[Source data]

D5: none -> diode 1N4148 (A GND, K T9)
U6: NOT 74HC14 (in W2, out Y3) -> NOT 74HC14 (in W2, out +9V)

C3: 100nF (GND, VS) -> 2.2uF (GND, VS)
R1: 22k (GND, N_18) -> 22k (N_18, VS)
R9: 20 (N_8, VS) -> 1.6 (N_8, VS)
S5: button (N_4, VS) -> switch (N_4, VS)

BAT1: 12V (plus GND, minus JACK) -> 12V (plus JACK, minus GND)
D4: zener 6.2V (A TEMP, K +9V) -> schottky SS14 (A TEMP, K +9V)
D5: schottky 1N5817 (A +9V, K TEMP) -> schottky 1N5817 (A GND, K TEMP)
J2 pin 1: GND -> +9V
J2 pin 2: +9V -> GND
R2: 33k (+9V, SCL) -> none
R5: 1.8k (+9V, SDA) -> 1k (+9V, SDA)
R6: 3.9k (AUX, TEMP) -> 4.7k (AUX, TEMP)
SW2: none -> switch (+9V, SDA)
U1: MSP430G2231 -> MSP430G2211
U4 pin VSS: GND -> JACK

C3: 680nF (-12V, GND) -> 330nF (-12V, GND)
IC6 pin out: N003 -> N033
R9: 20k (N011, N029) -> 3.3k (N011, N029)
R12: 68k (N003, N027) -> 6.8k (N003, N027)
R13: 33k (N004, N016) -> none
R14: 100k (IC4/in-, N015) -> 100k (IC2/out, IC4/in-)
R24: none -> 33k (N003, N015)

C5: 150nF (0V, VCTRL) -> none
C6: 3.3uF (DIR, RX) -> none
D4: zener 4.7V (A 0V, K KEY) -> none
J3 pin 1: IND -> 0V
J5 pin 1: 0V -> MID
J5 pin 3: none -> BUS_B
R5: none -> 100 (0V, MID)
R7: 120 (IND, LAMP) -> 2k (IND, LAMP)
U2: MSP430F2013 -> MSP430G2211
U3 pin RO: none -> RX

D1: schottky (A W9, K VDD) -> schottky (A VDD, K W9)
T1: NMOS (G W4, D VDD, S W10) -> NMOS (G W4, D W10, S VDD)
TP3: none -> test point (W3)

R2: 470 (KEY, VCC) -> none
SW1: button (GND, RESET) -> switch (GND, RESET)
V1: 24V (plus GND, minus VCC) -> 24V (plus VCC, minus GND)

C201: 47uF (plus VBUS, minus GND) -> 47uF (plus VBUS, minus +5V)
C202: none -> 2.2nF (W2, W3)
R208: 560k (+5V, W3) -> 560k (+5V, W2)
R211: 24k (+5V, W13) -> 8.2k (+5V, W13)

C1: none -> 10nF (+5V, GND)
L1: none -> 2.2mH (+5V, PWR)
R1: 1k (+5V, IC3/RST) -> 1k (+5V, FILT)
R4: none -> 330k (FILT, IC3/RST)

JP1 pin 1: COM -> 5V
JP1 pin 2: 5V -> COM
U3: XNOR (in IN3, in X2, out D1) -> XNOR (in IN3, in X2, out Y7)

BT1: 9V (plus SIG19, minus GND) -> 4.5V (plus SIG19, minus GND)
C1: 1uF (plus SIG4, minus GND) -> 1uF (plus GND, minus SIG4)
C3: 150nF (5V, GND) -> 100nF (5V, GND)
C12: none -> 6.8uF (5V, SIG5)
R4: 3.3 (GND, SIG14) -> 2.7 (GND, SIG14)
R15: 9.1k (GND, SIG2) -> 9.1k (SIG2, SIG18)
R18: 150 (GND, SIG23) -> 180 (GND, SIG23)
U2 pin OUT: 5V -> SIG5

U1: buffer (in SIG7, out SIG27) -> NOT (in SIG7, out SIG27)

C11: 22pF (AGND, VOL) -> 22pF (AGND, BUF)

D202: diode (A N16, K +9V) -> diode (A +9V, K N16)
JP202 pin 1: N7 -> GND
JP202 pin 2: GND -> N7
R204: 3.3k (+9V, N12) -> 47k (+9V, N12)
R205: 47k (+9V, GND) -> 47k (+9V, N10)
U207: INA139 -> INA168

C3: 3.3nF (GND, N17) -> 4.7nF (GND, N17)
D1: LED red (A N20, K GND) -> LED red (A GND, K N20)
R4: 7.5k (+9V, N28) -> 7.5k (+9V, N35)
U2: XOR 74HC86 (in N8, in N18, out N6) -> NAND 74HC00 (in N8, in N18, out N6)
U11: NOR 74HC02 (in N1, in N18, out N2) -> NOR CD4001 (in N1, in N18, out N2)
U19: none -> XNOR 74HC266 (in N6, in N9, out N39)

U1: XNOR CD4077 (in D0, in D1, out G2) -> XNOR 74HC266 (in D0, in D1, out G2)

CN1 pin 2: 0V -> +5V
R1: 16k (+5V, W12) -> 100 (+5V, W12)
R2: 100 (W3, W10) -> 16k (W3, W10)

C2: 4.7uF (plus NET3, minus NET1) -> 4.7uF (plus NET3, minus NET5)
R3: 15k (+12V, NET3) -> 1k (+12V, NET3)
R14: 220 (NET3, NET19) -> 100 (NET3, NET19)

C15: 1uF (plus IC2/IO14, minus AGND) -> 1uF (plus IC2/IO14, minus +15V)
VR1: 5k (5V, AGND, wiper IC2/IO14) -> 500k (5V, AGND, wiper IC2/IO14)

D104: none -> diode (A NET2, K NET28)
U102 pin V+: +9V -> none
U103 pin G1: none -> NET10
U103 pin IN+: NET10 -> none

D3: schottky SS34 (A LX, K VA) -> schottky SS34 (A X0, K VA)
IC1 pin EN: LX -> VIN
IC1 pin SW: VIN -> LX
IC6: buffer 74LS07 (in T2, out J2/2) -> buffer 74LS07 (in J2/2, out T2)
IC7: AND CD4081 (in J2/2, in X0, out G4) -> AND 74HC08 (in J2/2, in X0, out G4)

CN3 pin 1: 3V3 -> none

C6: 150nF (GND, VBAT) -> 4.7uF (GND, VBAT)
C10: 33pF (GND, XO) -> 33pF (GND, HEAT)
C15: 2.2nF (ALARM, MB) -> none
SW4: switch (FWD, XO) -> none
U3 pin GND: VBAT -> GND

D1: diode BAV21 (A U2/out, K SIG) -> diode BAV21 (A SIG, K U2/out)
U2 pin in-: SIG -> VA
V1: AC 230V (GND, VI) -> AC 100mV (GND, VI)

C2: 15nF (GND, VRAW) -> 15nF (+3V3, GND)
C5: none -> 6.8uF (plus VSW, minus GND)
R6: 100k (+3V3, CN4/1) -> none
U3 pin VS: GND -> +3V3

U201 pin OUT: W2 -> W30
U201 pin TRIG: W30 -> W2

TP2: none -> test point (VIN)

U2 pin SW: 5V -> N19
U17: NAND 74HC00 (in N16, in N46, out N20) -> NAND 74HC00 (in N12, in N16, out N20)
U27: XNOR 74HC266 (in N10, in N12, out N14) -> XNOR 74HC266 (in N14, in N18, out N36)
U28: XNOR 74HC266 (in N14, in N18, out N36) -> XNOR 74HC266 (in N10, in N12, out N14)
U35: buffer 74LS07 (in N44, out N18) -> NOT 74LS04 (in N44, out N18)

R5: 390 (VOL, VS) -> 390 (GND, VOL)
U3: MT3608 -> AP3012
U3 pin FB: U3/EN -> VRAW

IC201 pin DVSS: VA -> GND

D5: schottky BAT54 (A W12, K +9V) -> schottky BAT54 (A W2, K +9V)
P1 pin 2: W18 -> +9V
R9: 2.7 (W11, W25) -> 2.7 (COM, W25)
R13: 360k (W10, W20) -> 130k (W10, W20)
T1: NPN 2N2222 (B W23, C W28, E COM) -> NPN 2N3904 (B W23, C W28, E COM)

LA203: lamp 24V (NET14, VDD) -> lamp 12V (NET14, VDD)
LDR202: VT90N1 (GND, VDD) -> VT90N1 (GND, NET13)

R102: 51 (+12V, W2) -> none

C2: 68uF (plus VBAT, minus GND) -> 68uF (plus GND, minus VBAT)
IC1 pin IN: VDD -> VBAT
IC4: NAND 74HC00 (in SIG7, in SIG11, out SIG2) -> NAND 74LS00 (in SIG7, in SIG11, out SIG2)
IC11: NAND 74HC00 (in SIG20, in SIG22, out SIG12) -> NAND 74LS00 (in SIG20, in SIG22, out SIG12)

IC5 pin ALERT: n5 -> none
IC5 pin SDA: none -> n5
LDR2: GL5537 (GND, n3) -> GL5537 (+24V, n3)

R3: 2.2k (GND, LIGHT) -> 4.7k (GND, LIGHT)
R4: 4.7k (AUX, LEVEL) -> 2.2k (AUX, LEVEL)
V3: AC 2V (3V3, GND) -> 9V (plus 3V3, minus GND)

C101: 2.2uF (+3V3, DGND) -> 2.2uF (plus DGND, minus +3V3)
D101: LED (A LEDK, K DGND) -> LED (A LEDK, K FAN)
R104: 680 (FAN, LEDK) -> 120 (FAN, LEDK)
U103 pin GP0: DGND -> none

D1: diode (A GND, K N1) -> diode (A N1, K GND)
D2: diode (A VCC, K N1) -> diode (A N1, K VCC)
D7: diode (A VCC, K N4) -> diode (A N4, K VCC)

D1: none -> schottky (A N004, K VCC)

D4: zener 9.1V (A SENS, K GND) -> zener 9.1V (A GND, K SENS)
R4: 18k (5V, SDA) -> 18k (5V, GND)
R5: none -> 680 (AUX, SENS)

[/Source data]

** Task brief **
In the listing above, find the line with "R208: 560k (+5V, W3) -> 560k (+5V, W2)" and the line with "JP1 pin 2: 5V -> COM", then print exactly those lines and every line between them.

** Result of the task **
R208: 560k (+5V, W3) -> 560k (+5V, W2)
R211: 24k (+5V, W13) -> 8.2k (+5V, W13)

C1: none -> 10nF (+5V, GND)
L1: none -> 2.2mH (+5V, PWR)
R1: 1k (+5V, IC3/RST) -> 1k (+5V, FILT)
R4: none -> 330k (FILT, IC3/RST)

JP1 pin 1: COM -> 5V
JP1 pin 2: 5V -> COM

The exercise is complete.